Copy the records below word for word, leaving out the pictures.
# Start of Source material
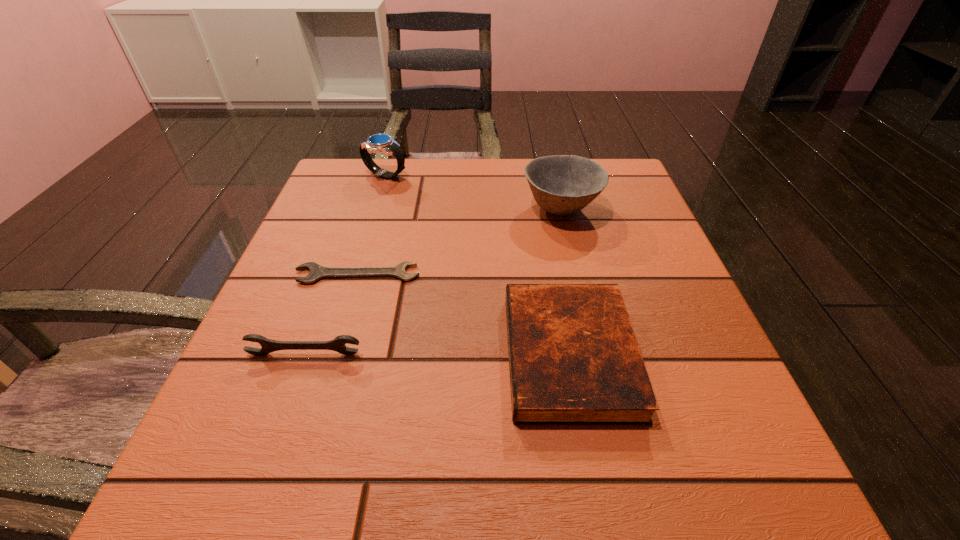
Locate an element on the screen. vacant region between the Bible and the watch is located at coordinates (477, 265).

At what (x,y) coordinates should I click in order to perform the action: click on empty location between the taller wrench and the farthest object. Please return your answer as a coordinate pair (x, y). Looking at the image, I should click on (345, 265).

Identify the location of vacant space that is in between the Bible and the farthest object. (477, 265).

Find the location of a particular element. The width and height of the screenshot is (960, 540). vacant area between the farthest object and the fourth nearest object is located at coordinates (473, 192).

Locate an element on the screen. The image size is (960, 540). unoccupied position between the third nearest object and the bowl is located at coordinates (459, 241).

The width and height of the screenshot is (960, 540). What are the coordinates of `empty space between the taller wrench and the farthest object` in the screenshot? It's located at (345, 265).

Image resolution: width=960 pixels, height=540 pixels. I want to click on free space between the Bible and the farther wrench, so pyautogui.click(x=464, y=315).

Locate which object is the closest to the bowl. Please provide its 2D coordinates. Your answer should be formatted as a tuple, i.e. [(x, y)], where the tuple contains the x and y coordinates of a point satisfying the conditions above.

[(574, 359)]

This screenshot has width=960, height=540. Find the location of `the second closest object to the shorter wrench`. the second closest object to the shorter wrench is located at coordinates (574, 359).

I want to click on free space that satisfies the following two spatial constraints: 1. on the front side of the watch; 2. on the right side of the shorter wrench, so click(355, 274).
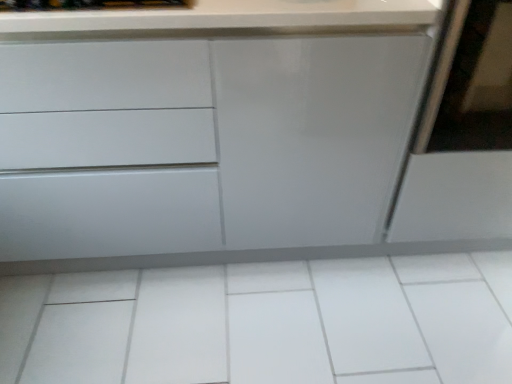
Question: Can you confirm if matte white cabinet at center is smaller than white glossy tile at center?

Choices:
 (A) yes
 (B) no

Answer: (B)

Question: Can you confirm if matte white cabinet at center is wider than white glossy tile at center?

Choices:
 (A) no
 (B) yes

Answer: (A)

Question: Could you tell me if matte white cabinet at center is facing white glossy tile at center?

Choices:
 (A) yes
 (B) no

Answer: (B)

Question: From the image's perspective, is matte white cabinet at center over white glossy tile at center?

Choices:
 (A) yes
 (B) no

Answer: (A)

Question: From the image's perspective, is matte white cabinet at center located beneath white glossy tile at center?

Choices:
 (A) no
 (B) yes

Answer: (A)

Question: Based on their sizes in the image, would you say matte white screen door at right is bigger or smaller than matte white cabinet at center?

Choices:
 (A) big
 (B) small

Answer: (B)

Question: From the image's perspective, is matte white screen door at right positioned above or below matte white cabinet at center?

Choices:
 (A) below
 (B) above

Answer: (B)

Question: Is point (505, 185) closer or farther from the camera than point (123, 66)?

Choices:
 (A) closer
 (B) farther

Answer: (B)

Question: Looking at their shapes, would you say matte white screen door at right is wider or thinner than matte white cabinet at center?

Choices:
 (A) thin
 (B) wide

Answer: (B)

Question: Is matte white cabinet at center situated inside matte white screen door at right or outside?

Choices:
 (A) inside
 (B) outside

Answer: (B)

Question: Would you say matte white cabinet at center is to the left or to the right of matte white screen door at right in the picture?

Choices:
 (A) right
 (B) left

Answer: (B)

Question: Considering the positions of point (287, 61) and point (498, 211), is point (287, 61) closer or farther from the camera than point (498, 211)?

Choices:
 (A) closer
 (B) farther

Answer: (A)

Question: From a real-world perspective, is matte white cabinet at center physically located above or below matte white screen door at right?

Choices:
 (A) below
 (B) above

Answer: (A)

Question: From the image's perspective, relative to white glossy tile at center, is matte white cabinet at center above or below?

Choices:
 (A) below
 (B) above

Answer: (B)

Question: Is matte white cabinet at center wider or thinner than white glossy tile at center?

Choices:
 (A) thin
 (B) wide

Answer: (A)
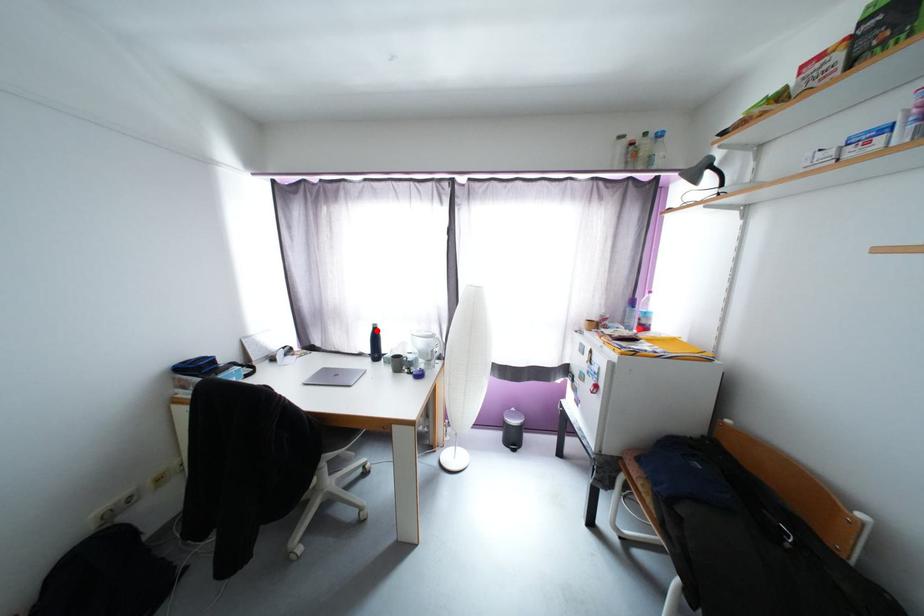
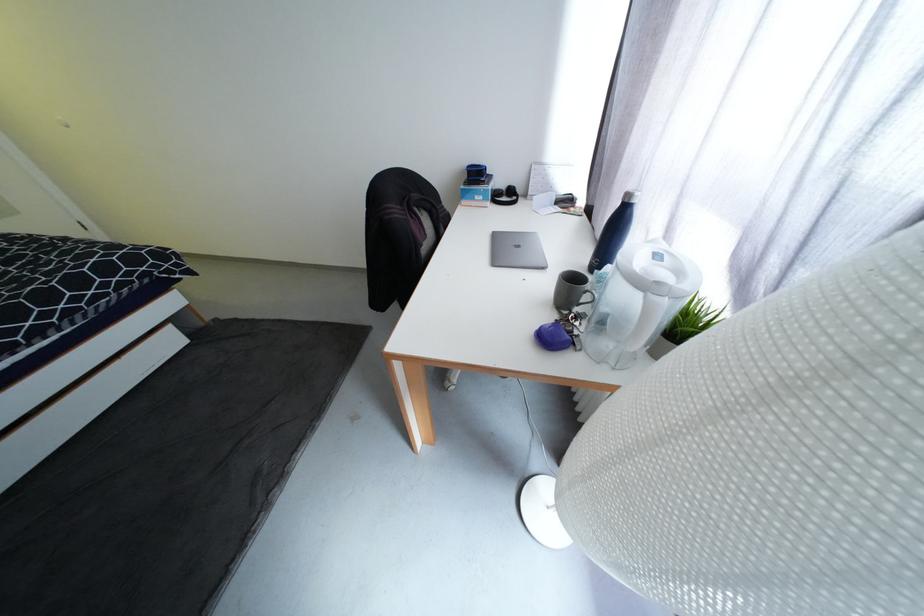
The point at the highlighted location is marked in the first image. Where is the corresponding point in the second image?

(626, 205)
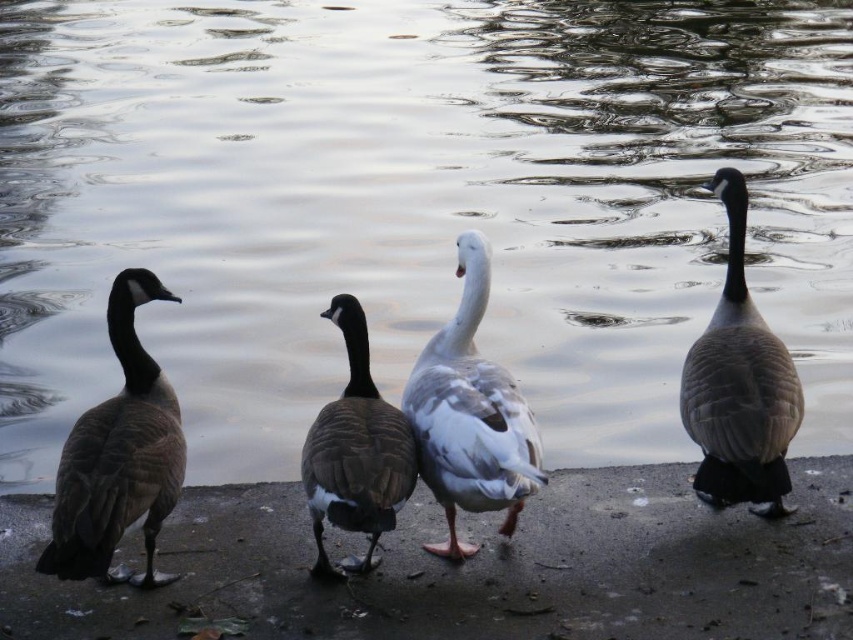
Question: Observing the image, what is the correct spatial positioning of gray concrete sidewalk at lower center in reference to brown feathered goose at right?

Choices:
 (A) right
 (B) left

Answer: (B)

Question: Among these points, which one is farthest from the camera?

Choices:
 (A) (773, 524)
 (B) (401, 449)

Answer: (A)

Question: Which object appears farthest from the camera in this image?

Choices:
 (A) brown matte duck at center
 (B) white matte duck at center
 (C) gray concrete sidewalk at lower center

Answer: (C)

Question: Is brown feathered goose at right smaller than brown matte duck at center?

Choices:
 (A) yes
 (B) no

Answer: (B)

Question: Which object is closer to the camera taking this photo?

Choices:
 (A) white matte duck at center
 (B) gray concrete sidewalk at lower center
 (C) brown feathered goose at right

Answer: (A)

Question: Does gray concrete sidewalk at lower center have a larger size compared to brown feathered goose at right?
# End of Source material
→ The result
Locate an element on the screen. vacant region between the Bible and the watch is located at coordinates (477, 265).

At what (x,y) coordinates should I click in order to perform the action: click on empty location between the taller wrench and the farthest object. Please return your answer as a coordinate pair (x, y). Looking at the image, I should click on (345, 265).

Identify the location of vacant space that is in between the Bible and the farthest object. (477, 265).

Find the location of a particular element. The width and height of the screenshot is (960, 540). vacant area between the farthest object and the fourth nearest object is located at coordinates (473, 192).

Locate an element on the screen. The image size is (960, 540). unoccupied position between the third nearest object and the bowl is located at coordinates (459, 241).

The width and height of the screenshot is (960, 540). What are the coordinates of `empty space between the taller wrench and the farthest object` in the screenshot? It's located at (345, 265).

Image resolution: width=960 pixels, height=540 pixels. I want to click on free space between the Bible and the farther wrench, so pyautogui.click(x=464, y=315).

Locate which object is the closest to the bowl. Please provide its 2D coordinates. Your answer should be formatted as a tuple, i.e. [(x, y)], where the tuple contains the x and y coordinates of a point satisfying the conditions above.

[(574, 359)]

This screenshot has width=960, height=540. Find the location of `the second closest object to the shorter wrench`. the second closest object to the shorter wrench is located at coordinates (574, 359).

I want to click on free space that satisfies the following two spatial constraints: 1. on the front side of the watch; 2. on the right side of the shorter wrench, so click(355, 274).
Question: Can you confirm if matte white cabinet at center is smaller than white glossy tile at center?

Choices:
 (A) yes
 (B) no

Answer: (B)

Question: Can you confirm if matte white cabinet at center is wider than white glossy tile at center?

Choices:
 (A) no
 (B) yes

Answer: (A)

Question: Could you tell me if matte white cabinet at center is facing white glossy tile at center?

Choices:
 (A) yes
 (B) no

Answer: (B)

Question: From the image's perspective, is matte white cabinet at center over white glossy tile at center?

Choices:
 (A) yes
 (B) no

Answer: (A)

Question: From the image's perspective, is matte white cabinet at center located beneath white glossy tile at center?

Choices:
 (A) no
 (B) yes

Answer: (A)

Question: Based on their sizes in the image, would you say matte white screen door at right is bigger or smaller than matte white cabinet at center?

Choices:
 (A) big
 (B) small

Answer: (B)

Question: From the image's perspective, is matte white screen door at right positioned above or below matte white cabinet at center?

Choices:
 (A) below
 (B) above

Answer: (B)

Question: Is point (505, 185) closer or farther from the camera than point (123, 66)?

Choices:
 (A) closer
 (B) farther

Answer: (B)

Question: Looking at their shapes, would you say matte white screen door at right is wider or thinner than matte white cabinet at center?

Choices:
 (A) thin
 (B) wide

Answer: (B)

Question: Is matte white cabinet at center situated inside matte white screen door at right or outside?

Choices:
 (A) inside
 (B) outside

Answer: (B)

Question: Would you say matte white cabinet at center is to the left or to the right of matte white screen door at right in the picture?

Choices:
 (A) right
 (B) left

Answer: (B)

Question: Considering the positions of point (287, 61) and point (498, 211), is point (287, 61) closer or farther from the camera than point (498, 211)?

Choices:
 (A) closer
 (B) farther

Answer: (A)

Question: From a real-world perspective, is matte white cabinet at center physically located above or below matte white screen door at right?

Choices:
 (A) below
 (B) above

Answer: (A)

Question: From the image's perspective, relative to white glossy tile at center, is matte white cabinet at center above or below?

Choices:
 (A) below
 (B) above

Answer: (B)

Question: Is matte white cabinet at center wider or thinner than white glossy tile at center?

Choices:
 (A) thin
 (B) wide

Answer: (A)
The point at the highlighted location is marked in the first image. Where is the corresponding point in the second image?

(626, 205)
Question: Observing the image, what is the correct spatial positioning of gray concrete sidewalk at lower center in reference to brown feathered goose at right?

Choices:
 (A) right
 (B) left

Answer: (B)

Question: Among these points, which one is farthest from the camera?

Choices:
 (A) (773, 524)
 (B) (401, 449)

Answer: (A)

Question: Which object appears farthest from the camera in this image?

Choices:
 (A) brown matte duck at center
 (B) white matte duck at center
 (C) gray concrete sidewalk at lower center

Answer: (C)

Question: Is brown feathered goose at right smaller than brown matte duck at center?

Choices:
 (A) yes
 (B) no

Answer: (B)

Question: Which object is closer to the camera taking this photo?

Choices:
 (A) white matte duck at center
 (B) gray concrete sidewalk at lower center
 (C) brown feathered goose at right

Answer: (A)

Question: Does gray concrete sidewalk at lower center have a larger size compared to brown feathered goose at right?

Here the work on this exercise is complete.